Content revision data:
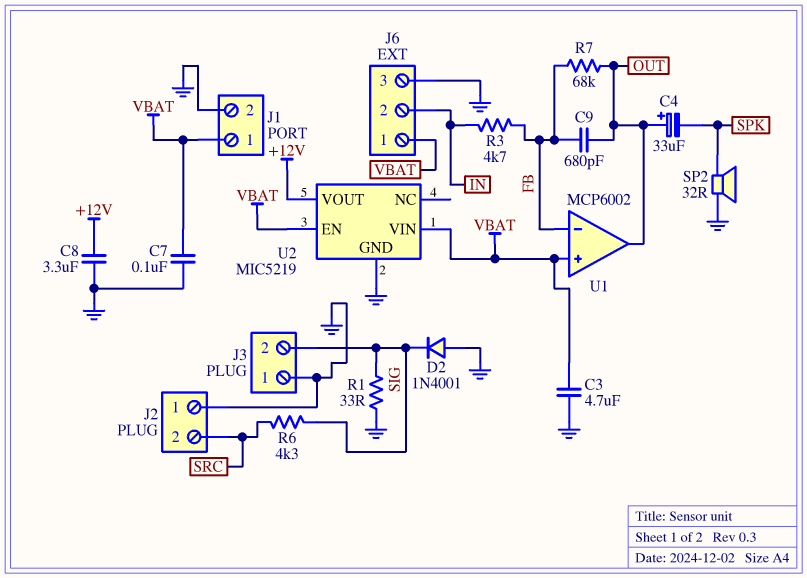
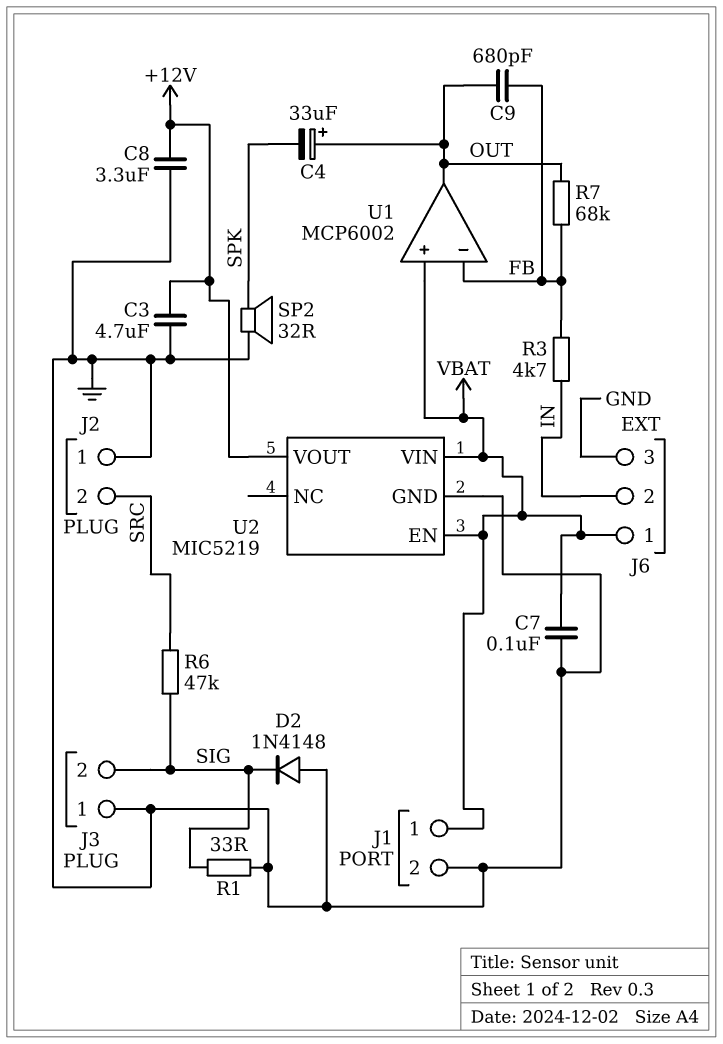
C3: 4.7uF (GND, VBAT) -> 4.7uF (+12V, GND)
D2: diode 1N4001 (A GND, K SIG) -> diode 1N4148 (A GND, K SIG)
R6: 4.3k (SIG, SRC) -> 47k (SIG, SRC)

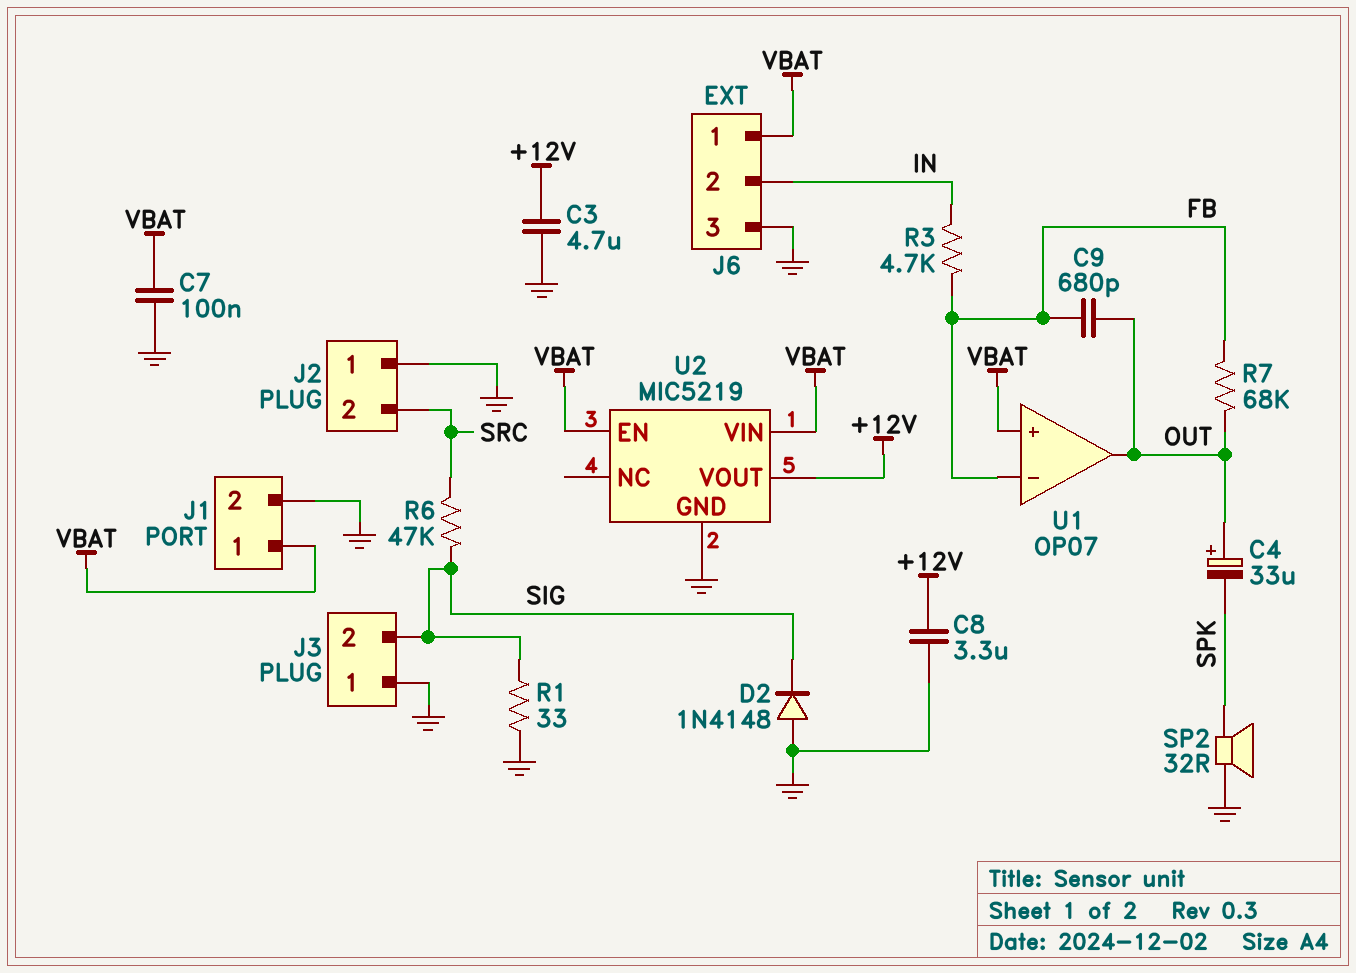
U1: MCP6002 -> OP07

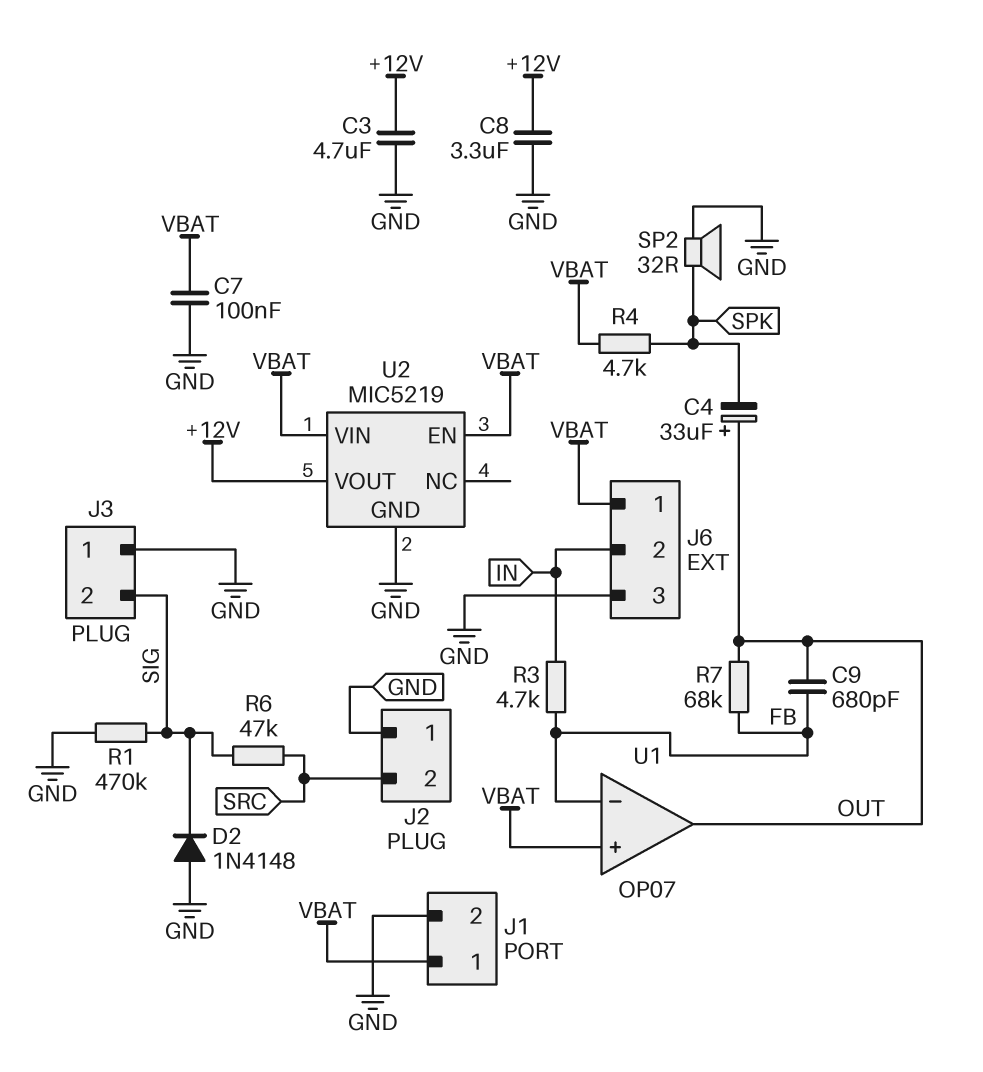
R1: 33 (GND, SIG) -> 470k (GND, SIG)
R4: none -> 4.7k (SPK, VBAT)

**EXERCISE**
Repeat all the records above exactly, leaving out any pictures.

**TASK RESPONSE**
C3: 4.7uF (GND, VBAT) -> 4.7uF (+12V, GND)
D2: diode 1N4001 (A GND, K SIG) -> diode 1N4148 (A GND, K SIG)
R6: 4.3k (SIG, SRC) -> 47k (SIG, SRC)

U1: MCP6002 -> OP07

R1: 33 (GND, SIG) -> 470k (GND, SIG)
R4: none -> 4.7k (SPK, VBAT)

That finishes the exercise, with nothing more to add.